▶ _Problem requirements_: Return, word for word, every line of the data below, from the first line through the line containing "purple hexagon: moved 53", inclusive.

▶ _Data for the task_:
* * * * * * *

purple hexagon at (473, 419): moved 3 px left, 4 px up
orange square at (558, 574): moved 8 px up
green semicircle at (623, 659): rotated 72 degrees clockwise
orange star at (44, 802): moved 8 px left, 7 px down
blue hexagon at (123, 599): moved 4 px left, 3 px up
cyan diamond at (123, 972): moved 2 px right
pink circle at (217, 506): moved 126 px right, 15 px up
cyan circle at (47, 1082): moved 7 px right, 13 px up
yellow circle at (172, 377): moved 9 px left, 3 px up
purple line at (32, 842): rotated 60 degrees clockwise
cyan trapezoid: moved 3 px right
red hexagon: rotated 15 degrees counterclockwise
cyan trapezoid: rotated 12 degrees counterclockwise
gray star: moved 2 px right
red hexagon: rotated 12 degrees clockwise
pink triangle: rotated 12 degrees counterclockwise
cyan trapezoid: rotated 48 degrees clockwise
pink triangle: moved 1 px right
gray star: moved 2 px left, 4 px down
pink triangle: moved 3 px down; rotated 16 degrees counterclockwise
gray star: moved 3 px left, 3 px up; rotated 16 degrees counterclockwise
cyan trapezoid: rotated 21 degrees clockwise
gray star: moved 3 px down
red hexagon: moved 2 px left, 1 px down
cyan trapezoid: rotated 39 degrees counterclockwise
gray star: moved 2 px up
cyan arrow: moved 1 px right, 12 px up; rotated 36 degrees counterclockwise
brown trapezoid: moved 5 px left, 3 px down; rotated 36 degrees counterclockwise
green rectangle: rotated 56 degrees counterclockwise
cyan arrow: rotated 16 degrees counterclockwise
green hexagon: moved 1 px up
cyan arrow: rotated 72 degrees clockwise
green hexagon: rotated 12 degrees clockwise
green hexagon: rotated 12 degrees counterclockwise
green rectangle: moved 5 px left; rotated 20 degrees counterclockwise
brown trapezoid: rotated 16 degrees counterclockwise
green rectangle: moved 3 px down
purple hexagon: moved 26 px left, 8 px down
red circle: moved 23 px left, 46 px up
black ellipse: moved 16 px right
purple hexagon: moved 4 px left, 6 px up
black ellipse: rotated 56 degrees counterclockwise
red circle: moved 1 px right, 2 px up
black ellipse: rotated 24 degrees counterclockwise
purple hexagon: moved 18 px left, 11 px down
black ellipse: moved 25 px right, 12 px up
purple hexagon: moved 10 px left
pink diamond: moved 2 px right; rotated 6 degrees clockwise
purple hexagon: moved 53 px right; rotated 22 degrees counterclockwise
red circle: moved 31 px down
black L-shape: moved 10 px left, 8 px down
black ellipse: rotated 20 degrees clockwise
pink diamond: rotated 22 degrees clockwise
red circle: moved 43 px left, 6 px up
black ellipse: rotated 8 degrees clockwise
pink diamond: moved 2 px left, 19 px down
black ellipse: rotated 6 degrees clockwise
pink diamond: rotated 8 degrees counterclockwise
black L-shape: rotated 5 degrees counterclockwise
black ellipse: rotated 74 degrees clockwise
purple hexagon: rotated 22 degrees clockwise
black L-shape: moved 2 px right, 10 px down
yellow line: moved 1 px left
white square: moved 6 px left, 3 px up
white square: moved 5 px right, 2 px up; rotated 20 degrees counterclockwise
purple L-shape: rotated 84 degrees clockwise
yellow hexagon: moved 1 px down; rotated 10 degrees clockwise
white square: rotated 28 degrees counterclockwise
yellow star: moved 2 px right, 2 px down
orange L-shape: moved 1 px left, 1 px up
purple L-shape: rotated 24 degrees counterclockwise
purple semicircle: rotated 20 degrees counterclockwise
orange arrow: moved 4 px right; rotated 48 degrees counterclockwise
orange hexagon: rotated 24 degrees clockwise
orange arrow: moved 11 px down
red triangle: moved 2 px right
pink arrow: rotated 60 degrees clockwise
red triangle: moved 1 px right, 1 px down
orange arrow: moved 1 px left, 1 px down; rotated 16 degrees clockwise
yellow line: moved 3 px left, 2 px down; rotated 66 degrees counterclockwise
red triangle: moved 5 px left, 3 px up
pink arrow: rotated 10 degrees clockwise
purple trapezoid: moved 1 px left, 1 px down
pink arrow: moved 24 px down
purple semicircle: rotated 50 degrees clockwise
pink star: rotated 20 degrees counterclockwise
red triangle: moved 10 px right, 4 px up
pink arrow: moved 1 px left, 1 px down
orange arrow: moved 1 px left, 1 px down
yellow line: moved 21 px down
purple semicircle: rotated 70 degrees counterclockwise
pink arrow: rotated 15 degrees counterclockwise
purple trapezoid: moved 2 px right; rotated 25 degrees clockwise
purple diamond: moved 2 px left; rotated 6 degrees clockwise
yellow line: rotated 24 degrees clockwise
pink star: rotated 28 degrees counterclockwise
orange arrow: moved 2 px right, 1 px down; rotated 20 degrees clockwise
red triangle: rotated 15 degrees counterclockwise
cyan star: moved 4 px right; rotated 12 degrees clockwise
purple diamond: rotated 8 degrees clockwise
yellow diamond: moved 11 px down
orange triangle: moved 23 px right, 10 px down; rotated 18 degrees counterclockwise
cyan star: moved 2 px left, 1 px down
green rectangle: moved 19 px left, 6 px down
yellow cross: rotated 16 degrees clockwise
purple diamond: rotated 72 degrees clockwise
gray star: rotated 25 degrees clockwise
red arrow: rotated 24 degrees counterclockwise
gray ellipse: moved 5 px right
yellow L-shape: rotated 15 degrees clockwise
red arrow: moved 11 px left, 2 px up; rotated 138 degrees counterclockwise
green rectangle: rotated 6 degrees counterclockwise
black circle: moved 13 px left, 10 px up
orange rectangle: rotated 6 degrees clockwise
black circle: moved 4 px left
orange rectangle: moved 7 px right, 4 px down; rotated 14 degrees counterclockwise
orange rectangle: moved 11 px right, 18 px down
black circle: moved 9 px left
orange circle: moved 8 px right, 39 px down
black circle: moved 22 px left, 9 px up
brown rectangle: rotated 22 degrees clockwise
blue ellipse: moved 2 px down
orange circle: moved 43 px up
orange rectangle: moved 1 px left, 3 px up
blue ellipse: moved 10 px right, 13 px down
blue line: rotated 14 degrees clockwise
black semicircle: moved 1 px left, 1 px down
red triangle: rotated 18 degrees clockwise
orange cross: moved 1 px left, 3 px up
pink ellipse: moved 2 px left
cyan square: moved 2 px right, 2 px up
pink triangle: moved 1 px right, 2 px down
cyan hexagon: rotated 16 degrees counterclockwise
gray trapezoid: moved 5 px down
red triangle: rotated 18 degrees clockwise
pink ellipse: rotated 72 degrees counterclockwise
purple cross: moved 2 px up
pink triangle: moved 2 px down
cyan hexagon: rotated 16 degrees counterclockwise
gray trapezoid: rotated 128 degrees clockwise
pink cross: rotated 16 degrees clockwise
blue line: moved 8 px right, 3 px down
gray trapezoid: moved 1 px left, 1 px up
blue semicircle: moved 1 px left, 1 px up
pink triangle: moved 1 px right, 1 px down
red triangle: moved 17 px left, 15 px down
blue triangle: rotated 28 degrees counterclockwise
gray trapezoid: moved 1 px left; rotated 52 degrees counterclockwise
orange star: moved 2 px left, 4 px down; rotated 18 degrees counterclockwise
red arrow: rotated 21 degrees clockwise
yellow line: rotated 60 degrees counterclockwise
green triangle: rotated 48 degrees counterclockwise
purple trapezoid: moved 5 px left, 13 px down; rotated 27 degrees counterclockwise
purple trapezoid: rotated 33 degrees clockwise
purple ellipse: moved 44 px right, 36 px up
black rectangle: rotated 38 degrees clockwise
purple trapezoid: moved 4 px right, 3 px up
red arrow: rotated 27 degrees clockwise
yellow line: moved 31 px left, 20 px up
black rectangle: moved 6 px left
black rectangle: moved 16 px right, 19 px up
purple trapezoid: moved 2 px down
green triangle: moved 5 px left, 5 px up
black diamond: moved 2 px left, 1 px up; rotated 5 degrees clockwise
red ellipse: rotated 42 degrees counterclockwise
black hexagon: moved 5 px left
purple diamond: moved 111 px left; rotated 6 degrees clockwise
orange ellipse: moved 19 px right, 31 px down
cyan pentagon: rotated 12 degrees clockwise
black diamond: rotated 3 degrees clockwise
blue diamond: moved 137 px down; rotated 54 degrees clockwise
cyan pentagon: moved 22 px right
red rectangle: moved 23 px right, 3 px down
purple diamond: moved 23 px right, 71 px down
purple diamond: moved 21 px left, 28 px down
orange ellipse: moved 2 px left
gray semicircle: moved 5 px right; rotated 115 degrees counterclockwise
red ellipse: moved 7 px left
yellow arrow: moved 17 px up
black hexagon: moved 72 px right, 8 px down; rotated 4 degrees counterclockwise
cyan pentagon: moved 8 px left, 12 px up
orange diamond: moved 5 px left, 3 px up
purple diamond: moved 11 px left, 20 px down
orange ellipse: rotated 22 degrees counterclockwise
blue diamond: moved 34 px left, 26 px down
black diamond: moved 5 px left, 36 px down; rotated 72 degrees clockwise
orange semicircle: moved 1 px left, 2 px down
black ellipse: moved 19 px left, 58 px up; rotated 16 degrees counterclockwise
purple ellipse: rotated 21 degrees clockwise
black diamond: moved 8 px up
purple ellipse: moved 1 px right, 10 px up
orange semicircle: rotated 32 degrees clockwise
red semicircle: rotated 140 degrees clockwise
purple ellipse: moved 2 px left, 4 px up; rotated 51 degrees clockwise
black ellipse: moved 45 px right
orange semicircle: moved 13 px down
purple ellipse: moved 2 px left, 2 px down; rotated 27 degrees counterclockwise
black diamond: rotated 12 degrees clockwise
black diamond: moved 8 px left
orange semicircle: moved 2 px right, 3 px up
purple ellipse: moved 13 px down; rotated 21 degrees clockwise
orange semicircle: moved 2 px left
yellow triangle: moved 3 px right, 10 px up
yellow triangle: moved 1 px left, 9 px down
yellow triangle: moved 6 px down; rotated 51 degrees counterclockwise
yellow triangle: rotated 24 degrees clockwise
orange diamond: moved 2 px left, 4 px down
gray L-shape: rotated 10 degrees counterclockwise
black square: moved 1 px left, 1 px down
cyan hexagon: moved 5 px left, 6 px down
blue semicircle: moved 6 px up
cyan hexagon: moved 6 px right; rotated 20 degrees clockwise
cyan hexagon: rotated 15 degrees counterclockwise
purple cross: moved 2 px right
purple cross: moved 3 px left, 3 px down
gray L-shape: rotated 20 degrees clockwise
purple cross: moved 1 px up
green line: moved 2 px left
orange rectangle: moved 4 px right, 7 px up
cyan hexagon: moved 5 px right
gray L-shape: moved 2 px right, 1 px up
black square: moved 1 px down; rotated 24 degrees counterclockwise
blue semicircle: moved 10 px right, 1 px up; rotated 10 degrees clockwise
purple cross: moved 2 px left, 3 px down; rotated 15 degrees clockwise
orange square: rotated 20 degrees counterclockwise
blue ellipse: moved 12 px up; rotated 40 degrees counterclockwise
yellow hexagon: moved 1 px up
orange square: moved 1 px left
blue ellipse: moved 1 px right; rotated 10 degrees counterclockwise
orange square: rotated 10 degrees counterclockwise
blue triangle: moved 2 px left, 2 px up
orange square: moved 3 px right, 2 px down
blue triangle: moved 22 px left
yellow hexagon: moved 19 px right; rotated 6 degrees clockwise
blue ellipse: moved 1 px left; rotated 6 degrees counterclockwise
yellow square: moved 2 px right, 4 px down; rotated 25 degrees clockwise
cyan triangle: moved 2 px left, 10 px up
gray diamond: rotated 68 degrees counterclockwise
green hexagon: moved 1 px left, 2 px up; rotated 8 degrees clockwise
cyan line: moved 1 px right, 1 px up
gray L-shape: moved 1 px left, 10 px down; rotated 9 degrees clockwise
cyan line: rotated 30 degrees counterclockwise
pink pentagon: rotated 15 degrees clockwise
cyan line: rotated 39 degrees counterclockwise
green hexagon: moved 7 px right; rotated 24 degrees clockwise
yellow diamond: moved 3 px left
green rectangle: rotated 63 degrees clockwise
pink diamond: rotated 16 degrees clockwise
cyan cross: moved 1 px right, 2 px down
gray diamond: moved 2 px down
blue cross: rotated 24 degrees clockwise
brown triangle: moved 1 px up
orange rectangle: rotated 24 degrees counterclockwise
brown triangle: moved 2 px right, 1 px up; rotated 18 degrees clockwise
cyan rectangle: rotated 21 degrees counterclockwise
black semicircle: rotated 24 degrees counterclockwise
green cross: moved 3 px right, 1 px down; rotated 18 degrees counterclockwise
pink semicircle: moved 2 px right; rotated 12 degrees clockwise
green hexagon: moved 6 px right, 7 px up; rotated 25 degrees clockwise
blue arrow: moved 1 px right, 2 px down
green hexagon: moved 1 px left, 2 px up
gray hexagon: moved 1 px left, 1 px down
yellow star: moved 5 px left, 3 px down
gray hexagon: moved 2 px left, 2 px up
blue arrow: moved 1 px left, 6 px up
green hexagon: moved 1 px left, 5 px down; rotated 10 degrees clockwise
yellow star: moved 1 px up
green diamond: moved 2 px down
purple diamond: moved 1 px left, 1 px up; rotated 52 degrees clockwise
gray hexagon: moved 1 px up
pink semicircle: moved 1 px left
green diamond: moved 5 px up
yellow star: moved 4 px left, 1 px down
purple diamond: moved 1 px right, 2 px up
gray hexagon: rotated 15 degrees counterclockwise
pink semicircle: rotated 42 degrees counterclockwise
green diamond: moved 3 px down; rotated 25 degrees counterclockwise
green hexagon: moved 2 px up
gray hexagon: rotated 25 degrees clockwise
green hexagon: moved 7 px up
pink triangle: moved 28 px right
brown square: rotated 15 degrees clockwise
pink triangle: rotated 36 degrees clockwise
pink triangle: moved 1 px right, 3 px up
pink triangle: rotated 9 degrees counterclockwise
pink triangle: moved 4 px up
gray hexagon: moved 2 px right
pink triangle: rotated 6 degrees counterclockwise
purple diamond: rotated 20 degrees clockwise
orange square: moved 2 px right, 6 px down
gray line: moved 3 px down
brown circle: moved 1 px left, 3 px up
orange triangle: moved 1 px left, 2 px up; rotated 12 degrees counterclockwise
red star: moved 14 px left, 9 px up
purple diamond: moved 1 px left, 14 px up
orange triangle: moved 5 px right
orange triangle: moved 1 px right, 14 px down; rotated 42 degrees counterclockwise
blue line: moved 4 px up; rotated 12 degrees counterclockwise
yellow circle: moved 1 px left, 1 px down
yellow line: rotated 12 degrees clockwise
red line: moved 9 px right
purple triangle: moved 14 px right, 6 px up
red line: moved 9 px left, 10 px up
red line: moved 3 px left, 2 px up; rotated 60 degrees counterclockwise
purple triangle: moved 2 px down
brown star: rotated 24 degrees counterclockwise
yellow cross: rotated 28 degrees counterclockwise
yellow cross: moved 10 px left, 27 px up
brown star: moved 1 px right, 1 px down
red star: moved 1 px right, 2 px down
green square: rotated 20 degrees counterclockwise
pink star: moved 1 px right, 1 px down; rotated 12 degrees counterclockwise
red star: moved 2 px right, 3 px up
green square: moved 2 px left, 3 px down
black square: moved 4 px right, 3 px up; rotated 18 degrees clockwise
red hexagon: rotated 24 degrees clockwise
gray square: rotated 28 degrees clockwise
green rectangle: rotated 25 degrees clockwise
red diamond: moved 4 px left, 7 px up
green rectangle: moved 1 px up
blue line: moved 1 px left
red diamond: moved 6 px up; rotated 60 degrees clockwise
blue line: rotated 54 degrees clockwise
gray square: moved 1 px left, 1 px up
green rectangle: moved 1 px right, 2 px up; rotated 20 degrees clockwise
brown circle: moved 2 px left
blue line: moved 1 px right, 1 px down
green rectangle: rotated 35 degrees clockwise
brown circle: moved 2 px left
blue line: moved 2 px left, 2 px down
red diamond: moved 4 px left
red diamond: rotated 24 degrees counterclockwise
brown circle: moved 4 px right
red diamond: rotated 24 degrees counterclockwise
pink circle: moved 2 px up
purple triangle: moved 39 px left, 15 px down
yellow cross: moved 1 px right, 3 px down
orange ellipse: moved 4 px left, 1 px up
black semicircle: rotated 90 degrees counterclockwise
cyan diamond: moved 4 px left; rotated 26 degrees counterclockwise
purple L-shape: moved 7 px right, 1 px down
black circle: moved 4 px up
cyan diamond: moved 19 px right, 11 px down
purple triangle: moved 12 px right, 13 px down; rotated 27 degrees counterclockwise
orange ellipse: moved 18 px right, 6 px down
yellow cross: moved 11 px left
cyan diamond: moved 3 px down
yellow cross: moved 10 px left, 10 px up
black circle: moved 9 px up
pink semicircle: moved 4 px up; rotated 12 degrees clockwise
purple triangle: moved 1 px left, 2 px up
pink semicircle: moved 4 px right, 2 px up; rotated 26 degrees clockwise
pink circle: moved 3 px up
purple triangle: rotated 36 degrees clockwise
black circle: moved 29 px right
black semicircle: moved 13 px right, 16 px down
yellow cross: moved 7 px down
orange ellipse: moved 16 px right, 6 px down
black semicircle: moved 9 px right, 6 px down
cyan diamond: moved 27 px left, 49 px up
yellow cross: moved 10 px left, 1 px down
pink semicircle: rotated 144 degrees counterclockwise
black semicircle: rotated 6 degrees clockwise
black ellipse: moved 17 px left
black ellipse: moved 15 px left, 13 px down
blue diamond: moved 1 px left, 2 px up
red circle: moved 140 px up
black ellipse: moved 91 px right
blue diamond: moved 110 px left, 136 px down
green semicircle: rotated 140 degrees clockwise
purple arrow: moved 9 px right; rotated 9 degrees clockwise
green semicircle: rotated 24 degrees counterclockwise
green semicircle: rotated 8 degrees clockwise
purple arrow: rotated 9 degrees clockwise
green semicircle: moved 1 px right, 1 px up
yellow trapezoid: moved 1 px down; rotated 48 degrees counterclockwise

* * * * * * *

▶ _Solution for this problem_:
purple hexagon at (473, 419): moved 3 px left, 4 px up
orange square at (558, 574): moved 8 px up
green semicircle at (623, 659): rotated 72 degrees clockwise
orange star at (44, 802): moved 8 px left, 7 px down
blue hexagon at (123, 599): moved 4 px left, 3 px up
cyan diamond at (123, 972): moved 2 px right
pink circle at (217, 506): moved 126 px right, 15 px up
cyan circle at (47, 1082): moved 7 px right, 13 px up
yellow circle at (172, 377): moved 9 px left, 3 px up
purple line at (32, 842): rotated 60 degrees clockwise
cyan trapezoid: moved 3 px right
red hexagon: rotated 15 degrees counterclockwise
cyan trapezoid: rotated 12 degrees counterclockwise
gray star: moved 2 px right
red hexagon: rotated 12 degrees clockwise
pink triangle: rotated 12 degrees counterclockwise
cyan trapezoid: rotated 48 degrees clockwise
pink triangle: moved 1 px right
gray star: moved 2 px left, 4 px down
pink triangle: moved 3 px down; rotated 16 degrees counterclockwise
gray star: moved 3 px left, 3 px up; rotated 16 degrees counterclockwise
cyan trapezoid: rotated 21 degrees clockwise
gray star: moved 3 px down
red hexagon: moved 2 px left, 1 px down
cyan trapezoid: rotated 39 degrees counterclockwise
gray star: moved 2 px up
cyan arrow: moved 1 px right, 12 px up; rotated 36 degrees counterclockwise
brown trapezoid: moved 5 px left, 3 px down; rotated 36 degrees counterclockwise
green rectangle: rotated 56 degrees counterclockwise
cyan arrow: rotated 16 degrees counterclockwise
green hexagon: moved 1 px up
cyan arrow: rotated 72 degrees clockwise
green hexagon: rotated 12 degrees clockwise
green hexagon: rotated 12 degrees counterclockwise
green rectangle: moved 5 px left; rotated 20 degrees counterclockwise
brown trapezoid: rotated 16 degrees counterclockwise
green rectangle: moved 3 px down
purple hexagon: moved 26 px left, 8 px down
red circle: moved 23 px left, 46 px up
black ellipse: moved 16 px right
purple hexagon: moved 4 px left, 6 px up
black ellipse: rotated 56 degrees counterclockwise
red circle: moved 1 px right, 2 px up
black ellipse: rotated 24 degrees counterclockwise
purple hexagon: moved 18 px left, 11 px down
black ellipse: moved 25 px right, 12 px up
purple hexagon: moved 10 px left
pink diamond: moved 2 px right; rotated 6 degrees clockwise
purple hexagon: moved 53 px right; rotated 22 degrees counterclockwise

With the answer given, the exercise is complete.